** Required work **
Return every entry below without altering a word.

** Data for this exercise **
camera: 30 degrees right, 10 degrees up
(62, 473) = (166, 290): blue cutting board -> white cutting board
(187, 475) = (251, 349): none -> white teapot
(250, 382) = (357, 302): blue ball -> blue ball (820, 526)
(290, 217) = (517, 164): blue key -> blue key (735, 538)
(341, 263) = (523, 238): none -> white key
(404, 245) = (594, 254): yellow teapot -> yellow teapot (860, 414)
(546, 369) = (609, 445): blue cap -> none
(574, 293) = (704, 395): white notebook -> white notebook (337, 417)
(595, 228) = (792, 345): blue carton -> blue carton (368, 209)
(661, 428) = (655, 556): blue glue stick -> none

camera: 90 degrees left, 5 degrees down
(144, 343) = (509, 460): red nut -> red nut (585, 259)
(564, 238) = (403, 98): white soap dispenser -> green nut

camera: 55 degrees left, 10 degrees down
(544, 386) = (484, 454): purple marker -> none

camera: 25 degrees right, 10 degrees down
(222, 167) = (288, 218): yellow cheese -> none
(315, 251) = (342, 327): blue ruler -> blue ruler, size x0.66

** Output of the task **
camera: 30 degrees right, 10 degrees up
(62, 473) = (166, 290): blue cutting board -> white cutting board
(187, 475) = (251, 349): none -> white teapot
(250, 382) = (357, 302): blue ball -> blue ball (820, 526)
(290, 217) = (517, 164): blue key -> blue key (735, 538)
(341, 263) = (523, 238): none -> white key
(404, 245) = (594, 254): yellow teapot -> yellow teapot (860, 414)
(546, 369) = (609, 445): blue cap -> none
(574, 293) = (704, 395): white notebook -> white notebook (337, 417)
(595, 228) = (792, 345): blue carton -> blue carton (368, 209)
(661, 428) = (655, 556): blue glue stick -> none

camera: 90 degrees left, 5 degrees down
(144, 343) = (509, 460): red nut -> red nut (585, 259)
(564, 238) = (403, 98): white soap dispenser -> green nut

camera: 55 degrees left, 10 degrees down
(544, 386) = (484, 454): purple marker -> none

camera: 25 degrees right, 10 degrees down
(222, 167) = (288, 218): yellow cheese -> none
(315, 251) = (342, 327): blue ruler -> blue ruler, size x0.66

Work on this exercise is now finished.